# [What you have to do]
What you give back must match the data exactly, minus the pictures.

# [Study material]

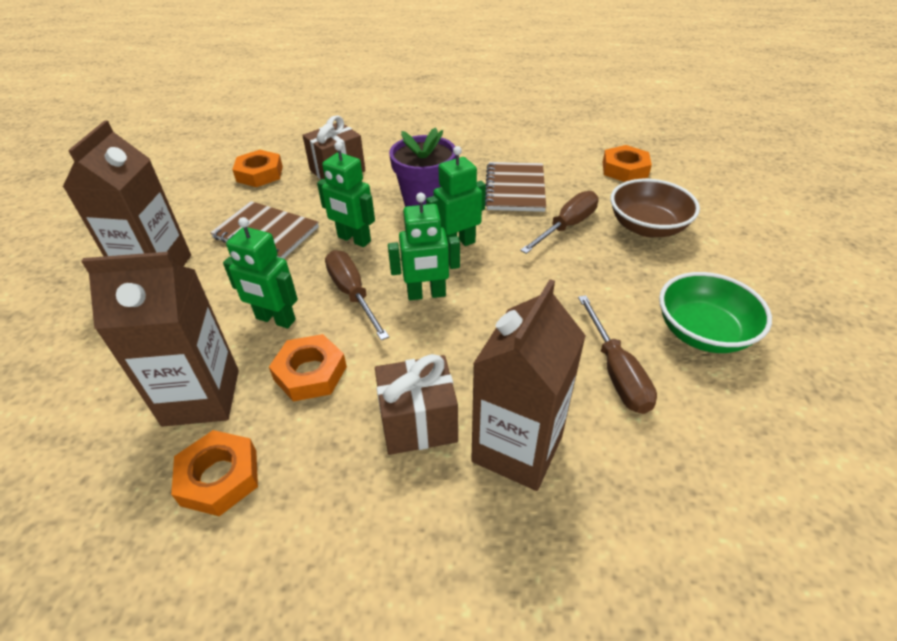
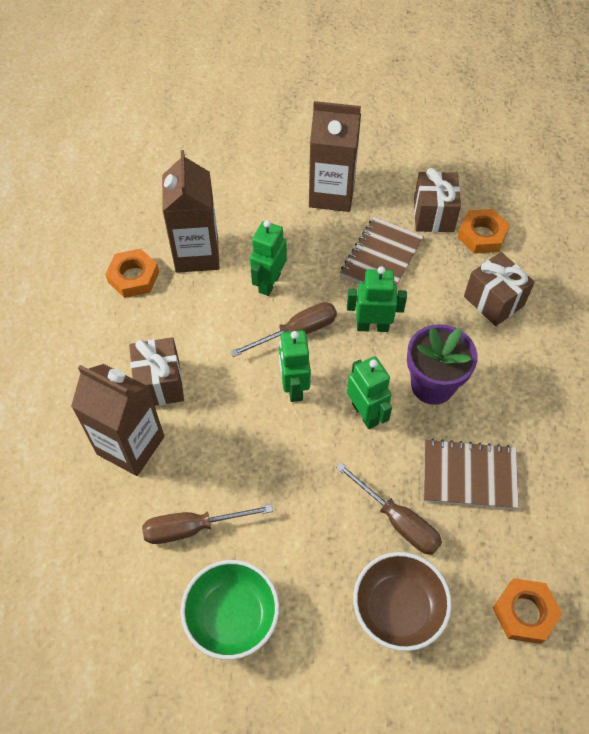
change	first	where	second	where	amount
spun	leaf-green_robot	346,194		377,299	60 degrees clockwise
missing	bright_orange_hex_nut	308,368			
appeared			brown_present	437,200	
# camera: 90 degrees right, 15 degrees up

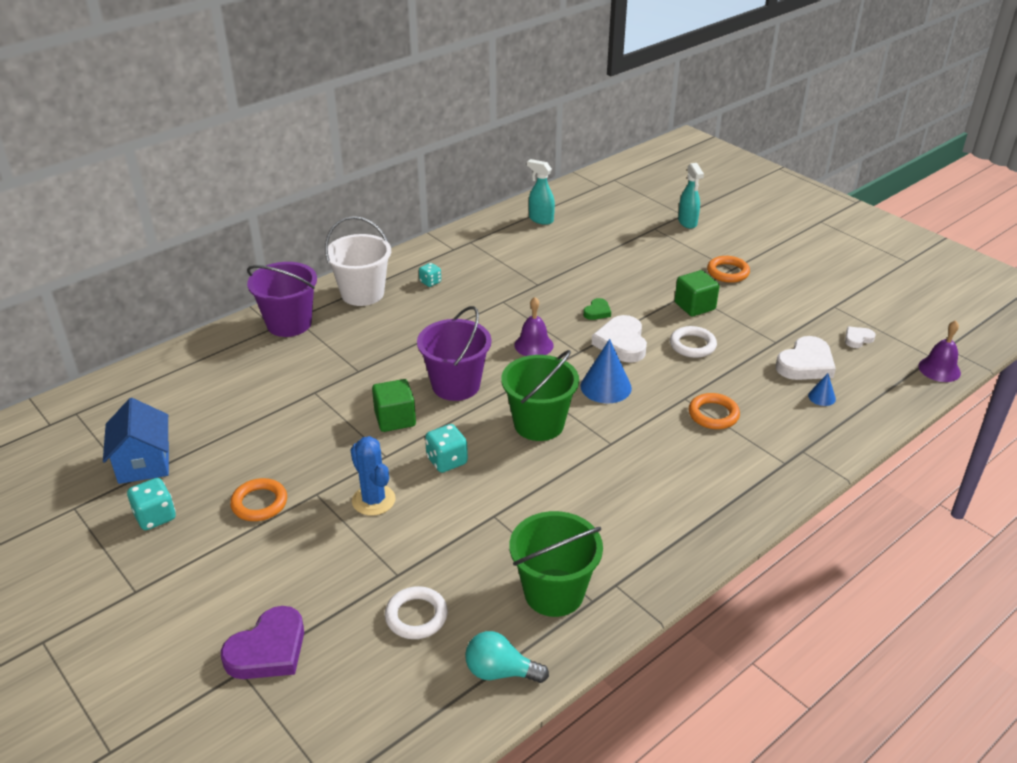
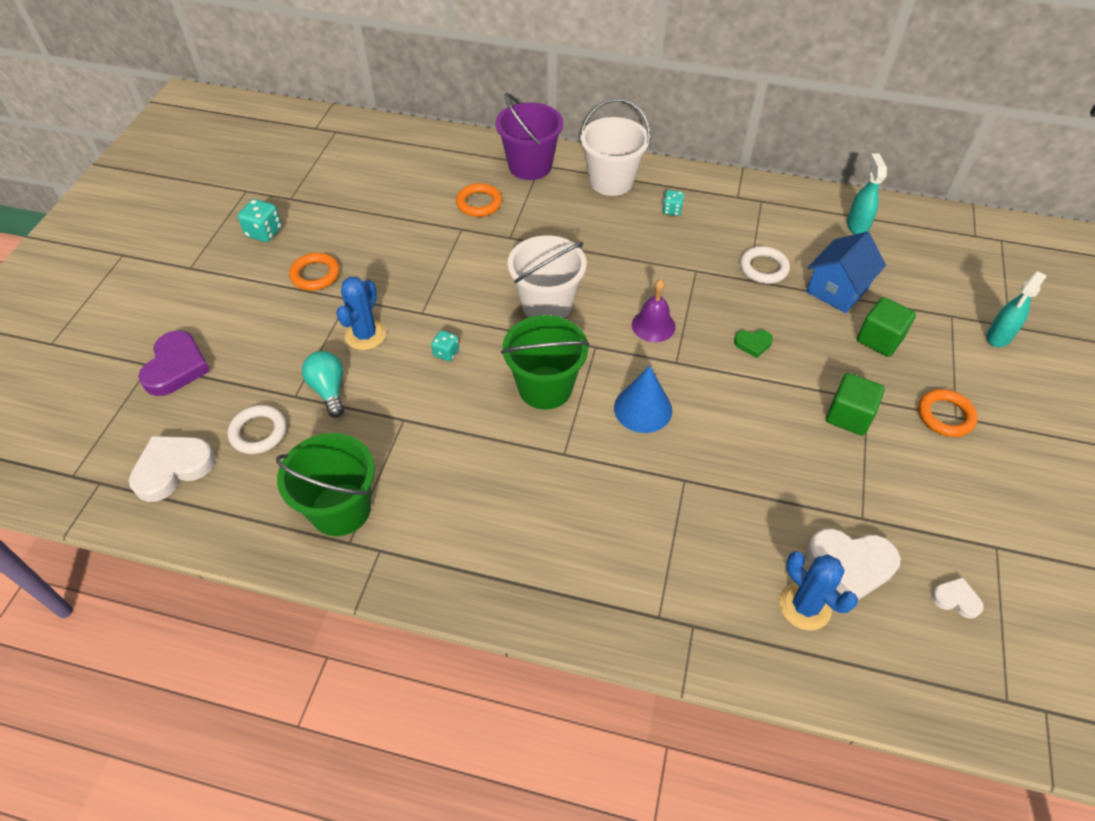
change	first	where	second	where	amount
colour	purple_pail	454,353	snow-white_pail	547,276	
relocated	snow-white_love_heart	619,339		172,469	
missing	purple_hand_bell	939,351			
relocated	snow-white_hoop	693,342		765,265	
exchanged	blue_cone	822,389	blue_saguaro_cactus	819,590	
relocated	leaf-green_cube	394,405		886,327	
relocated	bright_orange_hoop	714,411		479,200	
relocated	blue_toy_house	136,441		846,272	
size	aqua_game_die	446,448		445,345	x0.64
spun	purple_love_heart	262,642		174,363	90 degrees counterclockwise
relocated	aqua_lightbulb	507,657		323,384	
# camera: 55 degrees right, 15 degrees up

# [Problem solution]
change	first	where	second	where	amount
spun	leaf-green_robot	346,194		377,299	60 degrees clockwise
missing	bright_orange_hex_nut	308,368			
appeared			brown_present	437,200	
# camera: 90 degrees right, 15 degrees up

change	first	where	second	where	amount
colour	purple_pail	454,353	snow-white_pail	547,276	
relocated	snow-white_love_heart	619,339		172,469	
missing	purple_hand_bell	939,351			
relocated	snow-white_hoop	693,342		765,265	
exchanged	blue_cone	822,389	blue_saguaro_cactus	819,590	
relocated	leaf-green_cube	394,405		886,327	
relocated	bright_orange_hoop	714,411		479,200	
relocated	blue_toy_house	136,441		846,272	
size	aqua_game_die	446,448		445,345	x0.64
spun	purple_love_heart	262,642		174,363	90 degrees counterclockwise
relocated	aqua_lightbulb	507,657		323,384	
# camera: 55 degrees right, 15 degrees up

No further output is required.